# Task prompt
All the entries need to be duplicated exactly, with the pictures omitted.

*** Block opens ***

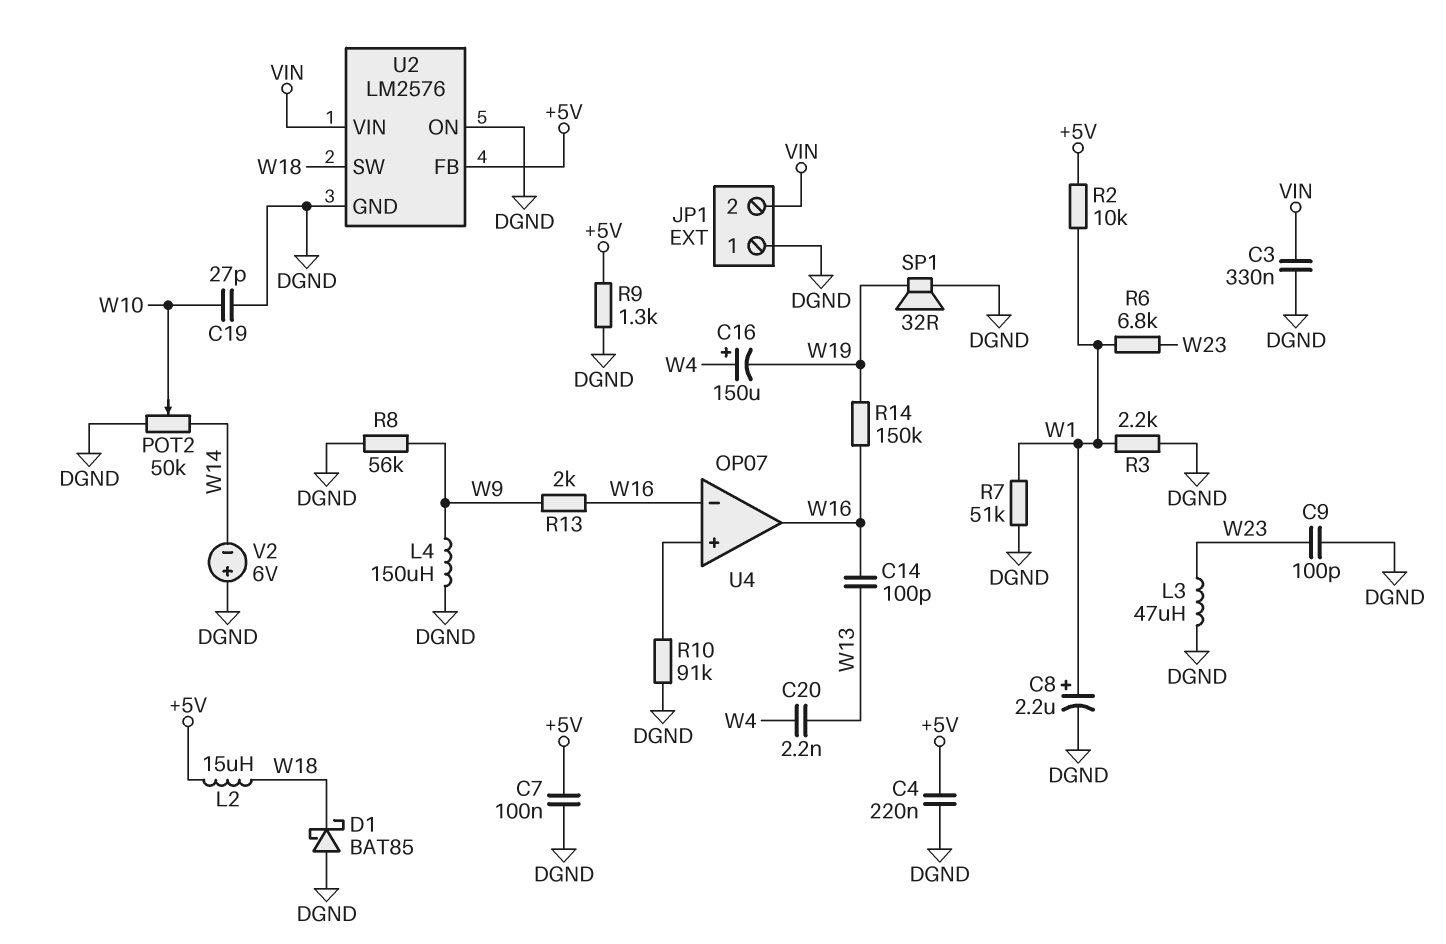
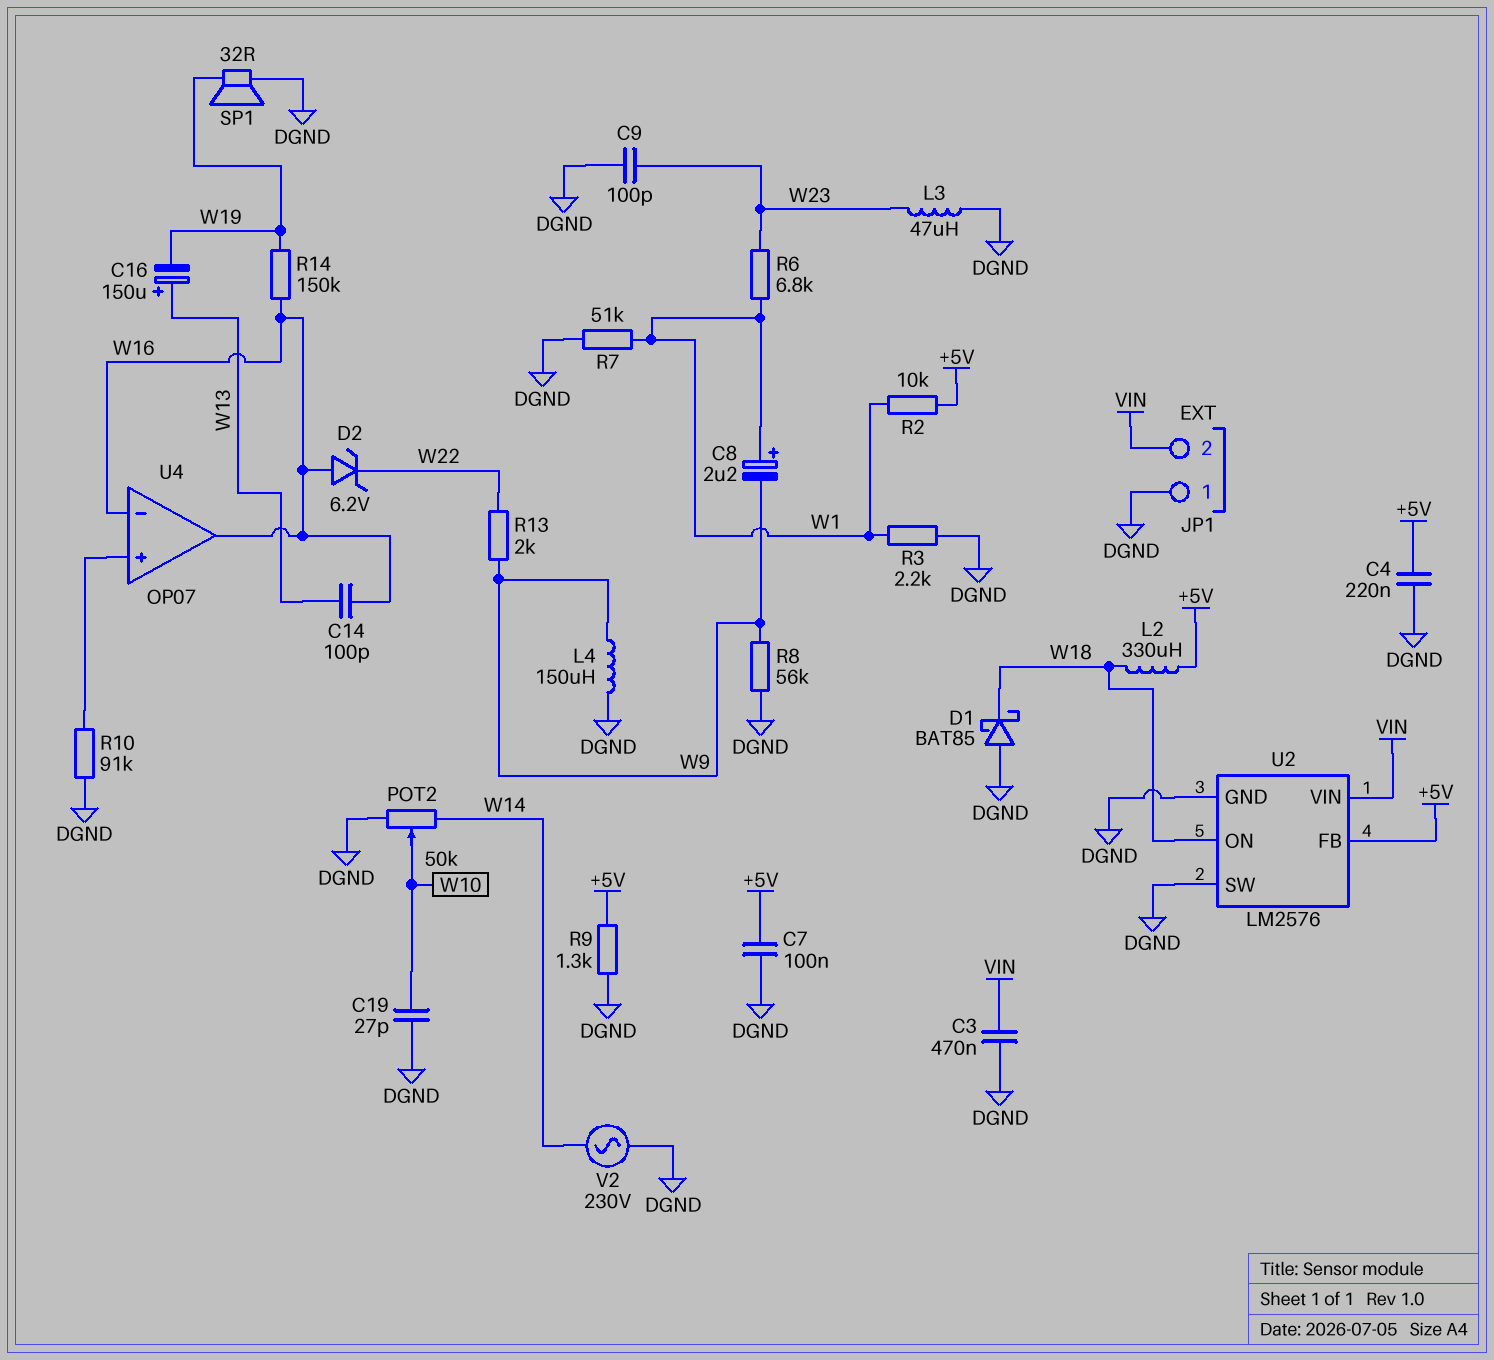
C3: 330nF (DGND, VIN) -> 470nF (DGND, VIN)
C8: 2.2uF (plus W1, minus DGND) -> 2.2uF (plus W1, minus W9)
C16: 150uF (plus W4, minus W19) -> 150uF (plus W13, minus W19)
C20: 2.2nF (W4, W13) -> none
D2: none -> zener 6.2V (A W16, K W22)
L2: 15uH (+5V, W18) -> 330uH (+5V, W18)
R13: 2k (W9, W16) -> 2k (W9, W22)
U2 pin ON: DGND -> W18
U2 pin SW: W18 -> DGND
V2: 6V (plus DGND, minus W14) -> AC 230V (DGND, W14)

*** Block closes ***

# Answer area
C3: 330nF (DGND, VIN) -> 470nF (DGND, VIN)
C8: 2.2uF (plus W1, minus DGND) -> 2.2uF (plus W1, minus W9)
C16: 150uF (plus W4, minus W19) -> 150uF (plus W13, minus W19)
C20: 2.2nF (W4, W13) -> none
D2: none -> zener 6.2V (A W16, K W22)
L2: 15uH (+5V, W18) -> 330uH (+5V, W18)
R13: 2k (W9, W16) -> 2k (W9, W22)
U2 pin ON: DGND -> W18
U2 pin SW: W18 -> DGND
V2: 6V (plus DGND, minus W14) -> AC 230V (DGND, W14)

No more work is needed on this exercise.